## Your objective
Your answer should be the exact lines of the data below from the one containing "green car [167,172,281,241]" through the one containing "green spinning top [461,366,579,503] -> none"; please include nothing else.

## Data to examine

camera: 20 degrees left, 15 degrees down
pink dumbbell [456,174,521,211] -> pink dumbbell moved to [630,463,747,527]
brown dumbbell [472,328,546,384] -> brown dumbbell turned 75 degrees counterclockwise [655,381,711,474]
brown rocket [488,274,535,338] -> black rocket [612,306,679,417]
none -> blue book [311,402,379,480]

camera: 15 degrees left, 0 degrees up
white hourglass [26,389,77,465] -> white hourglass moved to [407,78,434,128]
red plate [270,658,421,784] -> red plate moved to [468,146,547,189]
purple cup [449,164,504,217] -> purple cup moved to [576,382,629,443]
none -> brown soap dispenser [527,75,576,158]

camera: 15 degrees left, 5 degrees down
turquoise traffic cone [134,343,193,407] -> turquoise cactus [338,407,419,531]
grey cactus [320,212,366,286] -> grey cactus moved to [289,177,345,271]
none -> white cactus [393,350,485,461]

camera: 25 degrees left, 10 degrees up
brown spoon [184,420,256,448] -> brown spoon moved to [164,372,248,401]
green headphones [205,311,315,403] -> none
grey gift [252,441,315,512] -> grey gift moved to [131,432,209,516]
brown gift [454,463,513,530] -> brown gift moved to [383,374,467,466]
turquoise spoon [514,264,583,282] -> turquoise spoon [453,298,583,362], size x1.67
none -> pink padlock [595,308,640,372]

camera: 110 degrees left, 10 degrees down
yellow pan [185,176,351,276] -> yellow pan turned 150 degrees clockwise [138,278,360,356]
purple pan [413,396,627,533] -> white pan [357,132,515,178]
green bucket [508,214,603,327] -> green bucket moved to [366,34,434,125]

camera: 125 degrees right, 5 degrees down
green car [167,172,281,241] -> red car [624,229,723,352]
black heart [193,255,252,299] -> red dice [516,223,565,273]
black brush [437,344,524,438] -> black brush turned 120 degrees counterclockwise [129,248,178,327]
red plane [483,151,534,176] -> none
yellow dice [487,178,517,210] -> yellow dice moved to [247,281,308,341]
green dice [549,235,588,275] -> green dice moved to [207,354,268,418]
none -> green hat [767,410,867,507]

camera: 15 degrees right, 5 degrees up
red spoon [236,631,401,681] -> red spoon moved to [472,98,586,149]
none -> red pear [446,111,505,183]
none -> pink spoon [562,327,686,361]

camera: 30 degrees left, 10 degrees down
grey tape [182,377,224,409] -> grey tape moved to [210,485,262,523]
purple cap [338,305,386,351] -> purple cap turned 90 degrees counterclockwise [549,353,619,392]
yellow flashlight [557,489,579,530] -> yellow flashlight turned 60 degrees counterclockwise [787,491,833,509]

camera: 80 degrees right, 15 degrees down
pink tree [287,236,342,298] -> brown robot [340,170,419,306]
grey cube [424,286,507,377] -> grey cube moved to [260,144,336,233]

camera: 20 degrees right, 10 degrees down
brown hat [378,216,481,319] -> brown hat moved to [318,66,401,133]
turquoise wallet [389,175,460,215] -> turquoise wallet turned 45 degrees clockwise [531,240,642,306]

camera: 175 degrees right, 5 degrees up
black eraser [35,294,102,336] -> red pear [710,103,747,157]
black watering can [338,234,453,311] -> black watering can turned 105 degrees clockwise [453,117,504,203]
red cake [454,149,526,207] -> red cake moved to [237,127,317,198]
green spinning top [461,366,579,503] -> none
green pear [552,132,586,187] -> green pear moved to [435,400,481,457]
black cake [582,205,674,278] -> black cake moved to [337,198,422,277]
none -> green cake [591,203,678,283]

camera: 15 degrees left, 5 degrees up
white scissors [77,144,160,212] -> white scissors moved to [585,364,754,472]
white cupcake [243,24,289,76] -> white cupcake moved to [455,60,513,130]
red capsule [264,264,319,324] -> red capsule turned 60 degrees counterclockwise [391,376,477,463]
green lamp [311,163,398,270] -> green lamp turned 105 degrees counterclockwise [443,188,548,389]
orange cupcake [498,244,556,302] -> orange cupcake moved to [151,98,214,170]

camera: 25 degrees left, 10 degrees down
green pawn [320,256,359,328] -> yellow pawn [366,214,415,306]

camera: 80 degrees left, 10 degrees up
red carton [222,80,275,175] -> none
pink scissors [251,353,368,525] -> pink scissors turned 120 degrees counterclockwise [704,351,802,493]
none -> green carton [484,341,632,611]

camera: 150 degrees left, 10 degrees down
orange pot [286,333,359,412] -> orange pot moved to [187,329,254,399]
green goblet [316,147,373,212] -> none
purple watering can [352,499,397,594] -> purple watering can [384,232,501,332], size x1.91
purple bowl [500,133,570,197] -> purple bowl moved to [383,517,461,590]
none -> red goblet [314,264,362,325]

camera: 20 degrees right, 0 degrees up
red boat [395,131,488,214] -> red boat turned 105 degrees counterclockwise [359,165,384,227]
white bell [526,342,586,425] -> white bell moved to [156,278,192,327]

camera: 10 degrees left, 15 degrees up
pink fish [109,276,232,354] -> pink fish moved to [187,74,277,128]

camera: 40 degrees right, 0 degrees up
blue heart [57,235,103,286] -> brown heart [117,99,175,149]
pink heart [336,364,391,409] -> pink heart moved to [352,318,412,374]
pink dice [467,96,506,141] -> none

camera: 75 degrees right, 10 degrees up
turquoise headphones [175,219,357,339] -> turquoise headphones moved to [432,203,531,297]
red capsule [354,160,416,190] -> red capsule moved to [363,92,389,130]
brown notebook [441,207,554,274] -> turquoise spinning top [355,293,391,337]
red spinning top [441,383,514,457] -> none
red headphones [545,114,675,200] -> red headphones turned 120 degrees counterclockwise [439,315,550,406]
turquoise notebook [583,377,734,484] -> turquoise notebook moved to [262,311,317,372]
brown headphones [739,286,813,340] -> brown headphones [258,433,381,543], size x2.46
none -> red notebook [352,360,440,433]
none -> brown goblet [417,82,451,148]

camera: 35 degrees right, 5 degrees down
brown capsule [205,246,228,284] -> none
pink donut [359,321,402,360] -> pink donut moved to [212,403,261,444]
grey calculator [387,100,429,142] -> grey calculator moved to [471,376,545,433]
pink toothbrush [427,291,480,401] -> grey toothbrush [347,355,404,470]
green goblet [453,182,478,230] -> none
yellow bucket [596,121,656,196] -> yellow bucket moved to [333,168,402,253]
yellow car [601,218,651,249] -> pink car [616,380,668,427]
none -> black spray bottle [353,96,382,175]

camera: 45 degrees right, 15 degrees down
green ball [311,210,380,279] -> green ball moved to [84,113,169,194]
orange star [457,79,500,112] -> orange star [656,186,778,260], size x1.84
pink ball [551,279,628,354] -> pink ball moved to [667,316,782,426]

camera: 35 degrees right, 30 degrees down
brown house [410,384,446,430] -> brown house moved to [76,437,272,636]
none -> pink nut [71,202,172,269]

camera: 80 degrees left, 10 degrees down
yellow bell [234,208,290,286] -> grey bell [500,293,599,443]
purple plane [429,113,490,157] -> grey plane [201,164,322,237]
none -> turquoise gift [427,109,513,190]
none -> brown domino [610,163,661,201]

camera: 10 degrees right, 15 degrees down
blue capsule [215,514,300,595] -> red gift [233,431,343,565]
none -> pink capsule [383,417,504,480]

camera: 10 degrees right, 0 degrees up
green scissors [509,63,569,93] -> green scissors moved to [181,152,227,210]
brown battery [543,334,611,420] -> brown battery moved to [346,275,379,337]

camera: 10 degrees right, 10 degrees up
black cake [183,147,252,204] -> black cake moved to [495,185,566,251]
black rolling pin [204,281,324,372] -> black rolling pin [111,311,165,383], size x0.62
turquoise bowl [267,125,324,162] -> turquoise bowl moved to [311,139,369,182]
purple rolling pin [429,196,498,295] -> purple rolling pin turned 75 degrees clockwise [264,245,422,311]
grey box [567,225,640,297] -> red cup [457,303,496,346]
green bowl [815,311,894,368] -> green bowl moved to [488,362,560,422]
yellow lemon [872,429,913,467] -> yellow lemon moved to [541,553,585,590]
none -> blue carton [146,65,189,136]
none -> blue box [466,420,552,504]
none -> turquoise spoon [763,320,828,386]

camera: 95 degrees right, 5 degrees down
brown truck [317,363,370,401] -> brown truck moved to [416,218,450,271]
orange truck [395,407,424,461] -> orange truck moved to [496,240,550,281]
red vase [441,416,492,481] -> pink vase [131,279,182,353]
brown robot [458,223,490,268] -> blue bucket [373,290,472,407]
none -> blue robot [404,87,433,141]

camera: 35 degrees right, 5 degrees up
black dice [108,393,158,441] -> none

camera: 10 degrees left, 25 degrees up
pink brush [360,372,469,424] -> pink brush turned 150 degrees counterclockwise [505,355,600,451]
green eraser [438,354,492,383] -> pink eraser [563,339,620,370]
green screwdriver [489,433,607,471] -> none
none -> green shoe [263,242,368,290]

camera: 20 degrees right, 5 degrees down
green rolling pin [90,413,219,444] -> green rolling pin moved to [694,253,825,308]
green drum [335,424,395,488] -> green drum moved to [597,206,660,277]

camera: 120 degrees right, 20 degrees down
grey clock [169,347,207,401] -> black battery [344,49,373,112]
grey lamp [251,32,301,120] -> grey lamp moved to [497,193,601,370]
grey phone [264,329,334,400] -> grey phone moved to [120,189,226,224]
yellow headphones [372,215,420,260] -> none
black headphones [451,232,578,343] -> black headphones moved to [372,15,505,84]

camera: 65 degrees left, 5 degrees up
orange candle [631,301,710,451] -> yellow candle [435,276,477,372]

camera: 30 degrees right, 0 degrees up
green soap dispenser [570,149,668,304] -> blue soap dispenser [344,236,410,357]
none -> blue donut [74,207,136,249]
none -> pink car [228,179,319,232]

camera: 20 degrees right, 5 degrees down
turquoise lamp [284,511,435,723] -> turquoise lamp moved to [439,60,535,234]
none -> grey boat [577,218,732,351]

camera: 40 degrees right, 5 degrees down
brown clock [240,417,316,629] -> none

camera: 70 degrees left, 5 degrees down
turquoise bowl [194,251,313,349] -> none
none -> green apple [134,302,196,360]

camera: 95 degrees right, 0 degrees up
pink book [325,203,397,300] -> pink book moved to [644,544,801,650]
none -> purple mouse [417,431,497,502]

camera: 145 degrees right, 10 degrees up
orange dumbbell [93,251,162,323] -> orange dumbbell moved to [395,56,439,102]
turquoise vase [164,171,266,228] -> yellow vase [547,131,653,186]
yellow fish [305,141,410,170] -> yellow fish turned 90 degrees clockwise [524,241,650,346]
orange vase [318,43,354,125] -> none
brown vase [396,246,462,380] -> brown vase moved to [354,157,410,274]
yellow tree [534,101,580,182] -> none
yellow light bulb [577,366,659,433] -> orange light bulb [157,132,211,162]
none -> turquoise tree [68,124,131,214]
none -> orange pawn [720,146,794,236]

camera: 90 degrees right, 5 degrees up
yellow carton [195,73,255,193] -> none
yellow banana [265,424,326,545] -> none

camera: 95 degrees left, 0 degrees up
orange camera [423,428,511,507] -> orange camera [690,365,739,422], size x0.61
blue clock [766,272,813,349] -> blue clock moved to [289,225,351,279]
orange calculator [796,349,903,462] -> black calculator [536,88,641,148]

## Answer box
green car [167,172,281,241] -> red car [624,229,723,352]
black heart [193,255,252,299] -> red dice [516,223,565,273]
black brush [437,344,524,438] -> black brush turned 120 degrees counterclockwise [129,248,178,327]
red plane [483,151,534,176] -> none
yellow dice [487,178,517,210] -> yellow dice moved to [247,281,308,341]
green dice [549,235,588,275] -> green dice moved to [207,354,268,418]
none -> green hat [767,410,867,507]

camera: 15 degrees right, 5 degrees up
red spoon [236,631,401,681] -> red spoon moved to [472,98,586,149]
none -> red pear [446,111,505,183]
none -> pink spoon [562,327,686,361]

camera: 30 degrees left, 10 degrees down
grey tape [182,377,224,409] -> grey tape moved to [210,485,262,523]
purple cap [338,305,386,351] -> purple cap turned 90 degrees counterclockwise [549,353,619,392]
yellow flashlight [557,489,579,530] -> yellow flashlight turned 60 degrees counterclockwise [787,491,833,509]

camera: 80 degrees right, 15 degrees down
pink tree [287,236,342,298] -> brown robot [340,170,419,306]
grey cube [424,286,507,377] -> grey cube moved to [260,144,336,233]

camera: 20 degrees right, 10 degrees down
brown hat [378,216,481,319] -> brown hat moved to [318,66,401,133]
turquoise wallet [389,175,460,215] -> turquoise wallet turned 45 degrees clockwise [531,240,642,306]

camera: 175 degrees right, 5 degrees up
black eraser [35,294,102,336] -> red pear [710,103,747,157]
black watering can [338,234,453,311] -> black watering can turned 105 degrees clockwise [453,117,504,203]
red cake [454,149,526,207] -> red cake moved to [237,127,317,198]
green spinning top [461,366,579,503] -> none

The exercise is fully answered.